• **WORK TO COMPLETE**:
Reproduce the full set of records verbatim.

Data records

***

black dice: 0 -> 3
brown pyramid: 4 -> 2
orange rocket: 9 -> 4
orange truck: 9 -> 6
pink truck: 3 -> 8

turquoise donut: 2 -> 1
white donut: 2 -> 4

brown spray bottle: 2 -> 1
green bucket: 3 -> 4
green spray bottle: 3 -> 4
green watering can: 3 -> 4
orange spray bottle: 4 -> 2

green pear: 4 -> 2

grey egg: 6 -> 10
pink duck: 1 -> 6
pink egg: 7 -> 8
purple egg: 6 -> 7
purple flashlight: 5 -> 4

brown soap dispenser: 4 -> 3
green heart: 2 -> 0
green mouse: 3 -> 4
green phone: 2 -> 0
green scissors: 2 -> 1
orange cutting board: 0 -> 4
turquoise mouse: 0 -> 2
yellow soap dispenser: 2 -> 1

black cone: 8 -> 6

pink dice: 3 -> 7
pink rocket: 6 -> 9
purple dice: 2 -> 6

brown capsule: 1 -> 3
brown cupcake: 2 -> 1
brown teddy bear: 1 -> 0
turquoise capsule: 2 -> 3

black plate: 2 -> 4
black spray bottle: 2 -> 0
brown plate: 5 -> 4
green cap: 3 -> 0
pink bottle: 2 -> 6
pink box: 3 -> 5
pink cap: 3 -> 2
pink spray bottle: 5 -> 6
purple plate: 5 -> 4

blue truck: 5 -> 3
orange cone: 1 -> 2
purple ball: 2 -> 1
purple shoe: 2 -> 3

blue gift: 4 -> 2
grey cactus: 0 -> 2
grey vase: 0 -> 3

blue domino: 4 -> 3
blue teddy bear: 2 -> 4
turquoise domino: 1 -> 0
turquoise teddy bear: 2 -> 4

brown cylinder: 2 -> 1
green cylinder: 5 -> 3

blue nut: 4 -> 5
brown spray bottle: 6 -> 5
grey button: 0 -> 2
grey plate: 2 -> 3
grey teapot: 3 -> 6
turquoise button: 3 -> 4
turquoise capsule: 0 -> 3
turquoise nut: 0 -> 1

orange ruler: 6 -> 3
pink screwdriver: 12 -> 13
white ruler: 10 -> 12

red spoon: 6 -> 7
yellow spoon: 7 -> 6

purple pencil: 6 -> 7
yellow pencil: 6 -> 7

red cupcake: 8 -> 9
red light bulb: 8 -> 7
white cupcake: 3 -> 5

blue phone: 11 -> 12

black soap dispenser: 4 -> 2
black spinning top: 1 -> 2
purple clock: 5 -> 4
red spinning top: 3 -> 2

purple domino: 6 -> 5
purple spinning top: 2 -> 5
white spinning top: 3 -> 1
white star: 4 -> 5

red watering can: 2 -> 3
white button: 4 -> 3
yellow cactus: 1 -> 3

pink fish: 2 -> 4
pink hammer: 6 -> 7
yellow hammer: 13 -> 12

***

• **RESPONSE TO THE TASK**:
black dice: 0 -> 3
brown pyramid: 4 -> 2
orange rocket: 9 -> 4
orange truck: 9 -> 6
pink truck: 3 -> 8

turquoise donut: 2 -> 1
white donut: 2 -> 4

brown spray bottle: 2 -> 1
green bucket: 3 -> 4
green spray bottle: 3 -> 4
green watering can: 3 -> 4
orange spray bottle: 4 -> 2

green pear: 4 -> 2

grey egg: 6 -> 10
pink duck: 1 -> 6
pink egg: 7 -> 8
purple egg: 6 -> 7
purple flashlight: 5 -> 4

brown soap dispenser: 4 -> 3
green heart: 2 -> 0
green mouse: 3 -> 4
green phone: 2 -> 0
green scissors: 2 -> 1
orange cutting board: 0 -> 4
turquoise mouse: 0 -> 2
yellow soap dispenser: 2 -> 1

black cone: 8 -> 6

pink dice: 3 -> 7
pink rocket: 6 -> 9
purple dice: 2 -> 6

brown capsule: 1 -> 3
brown cupcake: 2 -> 1
brown teddy bear: 1 -> 0
turquoise capsule: 2 -> 3

black plate: 2 -> 4
black spray bottle: 2 -> 0
brown plate: 5 -> 4
green cap: 3 -> 0
pink bottle: 2 -> 6
pink box: 3 -> 5
pink cap: 3 -> 2
pink spray bottle: 5 -> 6
purple plate: 5 -> 4

blue truck: 5 -> 3
orange cone: 1 -> 2
purple ball: 2 -> 1
purple shoe: 2 -> 3

blue gift: 4 -> 2
grey cactus: 0 -> 2
grey vase: 0 -> 3

blue domino: 4 -> 3
blue teddy bear: 2 -> 4
turquoise domino: 1 -> 0
turquoise teddy bear: 2 -> 4

brown cylinder: 2 -> 1
green cylinder: 5 -> 3

blue nut: 4 -> 5
brown spray bottle: 6 -> 5
grey button: 0 -> 2
grey plate: 2 -> 3
grey teapot: 3 -> 6
turquoise button: 3 -> 4
turquoise capsule: 0 -> 3
turquoise nut: 0 -> 1

orange ruler: 6 -> 3
pink screwdriver: 12 -> 13
white ruler: 10 -> 12

red spoon: 6 -> 7
yellow spoon: 7 -> 6

purple pencil: 6 -> 7
yellow pencil: 6 -> 7

red cupcake: 8 -> 9
red light bulb: 8 -> 7
white cupcake: 3 -> 5

blue phone: 11 -> 12

black soap dispenser: 4 -> 2
black spinning top: 1 -> 2
purple clock: 5 -> 4
red spinning top: 3 -> 2

purple domino: 6 -> 5
purple spinning top: 2 -> 5
white spinning top: 3 -> 1
white star: 4 -> 5

red watering can: 2 -> 3
white button: 4 -> 3
yellow cactus: 1 -> 3

pink fish: 2 -> 4
pink hammer: 6 -> 7
yellow hammer: 13 -> 12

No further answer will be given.